[Extracted records]
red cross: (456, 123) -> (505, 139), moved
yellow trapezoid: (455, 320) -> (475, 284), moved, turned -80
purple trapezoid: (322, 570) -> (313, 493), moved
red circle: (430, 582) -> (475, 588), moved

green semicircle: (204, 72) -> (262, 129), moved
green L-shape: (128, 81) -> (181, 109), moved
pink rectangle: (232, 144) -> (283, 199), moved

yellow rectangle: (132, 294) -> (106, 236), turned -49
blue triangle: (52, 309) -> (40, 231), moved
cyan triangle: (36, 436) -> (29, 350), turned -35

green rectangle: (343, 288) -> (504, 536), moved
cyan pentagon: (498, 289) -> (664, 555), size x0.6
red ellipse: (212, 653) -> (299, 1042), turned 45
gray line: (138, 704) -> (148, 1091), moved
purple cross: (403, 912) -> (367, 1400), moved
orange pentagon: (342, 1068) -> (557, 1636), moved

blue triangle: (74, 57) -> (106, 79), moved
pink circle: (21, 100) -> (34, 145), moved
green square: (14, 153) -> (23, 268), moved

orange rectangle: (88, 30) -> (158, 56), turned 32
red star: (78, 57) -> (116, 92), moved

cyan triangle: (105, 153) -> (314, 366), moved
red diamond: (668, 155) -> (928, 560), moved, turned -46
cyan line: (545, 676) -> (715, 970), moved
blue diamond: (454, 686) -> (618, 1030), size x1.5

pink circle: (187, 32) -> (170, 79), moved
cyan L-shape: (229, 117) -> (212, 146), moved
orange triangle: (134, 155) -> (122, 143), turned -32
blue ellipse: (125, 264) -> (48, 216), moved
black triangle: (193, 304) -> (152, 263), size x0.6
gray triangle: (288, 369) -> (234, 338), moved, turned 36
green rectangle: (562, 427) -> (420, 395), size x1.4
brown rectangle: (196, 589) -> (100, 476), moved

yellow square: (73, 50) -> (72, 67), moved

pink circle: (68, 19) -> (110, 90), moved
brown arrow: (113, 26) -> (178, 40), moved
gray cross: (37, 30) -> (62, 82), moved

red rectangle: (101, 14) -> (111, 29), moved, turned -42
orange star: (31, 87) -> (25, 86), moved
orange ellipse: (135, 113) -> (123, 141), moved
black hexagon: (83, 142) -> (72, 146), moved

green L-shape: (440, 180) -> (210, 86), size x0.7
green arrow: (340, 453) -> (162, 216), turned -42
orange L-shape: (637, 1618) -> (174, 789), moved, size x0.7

[Your assignment]
Set down the full listing once more, exactly as written.

[Output of the exercise]
red cross: (456, 123) -> (505, 139), moved
yellow trapezoid: (455, 320) -> (475, 284), moved, turned -80
purple trapezoid: (322, 570) -> (313, 493), moved
red circle: (430, 582) -> (475, 588), moved

green semicircle: (204, 72) -> (262, 129), moved
green L-shape: (128, 81) -> (181, 109), moved
pink rectangle: (232, 144) -> (283, 199), moved

yellow rectangle: (132, 294) -> (106, 236), turned -49
blue triangle: (52, 309) -> (40, 231), moved
cyan triangle: (36, 436) -> (29, 350), turned -35

green rectangle: (343, 288) -> (504, 536), moved
cyan pentagon: (498, 289) -> (664, 555), size x0.6
red ellipse: (212, 653) -> (299, 1042), turned 45
gray line: (138, 704) -> (148, 1091), moved
purple cross: (403, 912) -> (367, 1400), moved
orange pentagon: (342, 1068) -> (557, 1636), moved

blue triangle: (74, 57) -> (106, 79), moved
pink circle: (21, 100) -> (34, 145), moved
green square: (14, 153) -> (23, 268), moved

orange rectangle: (88, 30) -> (158, 56), turned 32
red star: (78, 57) -> (116, 92), moved

cyan triangle: (105, 153) -> (314, 366), moved
red diamond: (668, 155) -> (928, 560), moved, turned -46
cyan line: (545, 676) -> (715, 970), moved
blue diamond: (454, 686) -> (618, 1030), size x1.5

pink circle: (187, 32) -> (170, 79), moved
cyan L-shape: (229, 117) -> (212, 146), moved
orange triangle: (134, 155) -> (122, 143), turned -32
blue ellipse: (125, 264) -> (48, 216), moved
black triangle: (193, 304) -> (152, 263), size x0.6
gray triangle: (288, 369) -> (234, 338), moved, turned 36
green rectangle: (562, 427) -> (420, 395), size x1.4
brown rectangle: (196, 589) -> (100, 476), moved

yellow square: (73, 50) -> (72, 67), moved

pink circle: (68, 19) -> (110, 90), moved
brown arrow: (113, 26) -> (178, 40), moved
gray cross: (37, 30) -> (62, 82), moved

red rectangle: (101, 14) -> (111, 29), moved, turned -42
orange star: (31, 87) -> (25, 86), moved
orange ellipse: (135, 113) -> (123, 141), moved
black hexagon: (83, 142) -> (72, 146), moved

green L-shape: (440, 180) -> (210, 86), size x0.7
green arrow: (340, 453) -> (162, 216), turned -42
orange L-shape: (637, 1618) -> (174, 789), moved, size x0.7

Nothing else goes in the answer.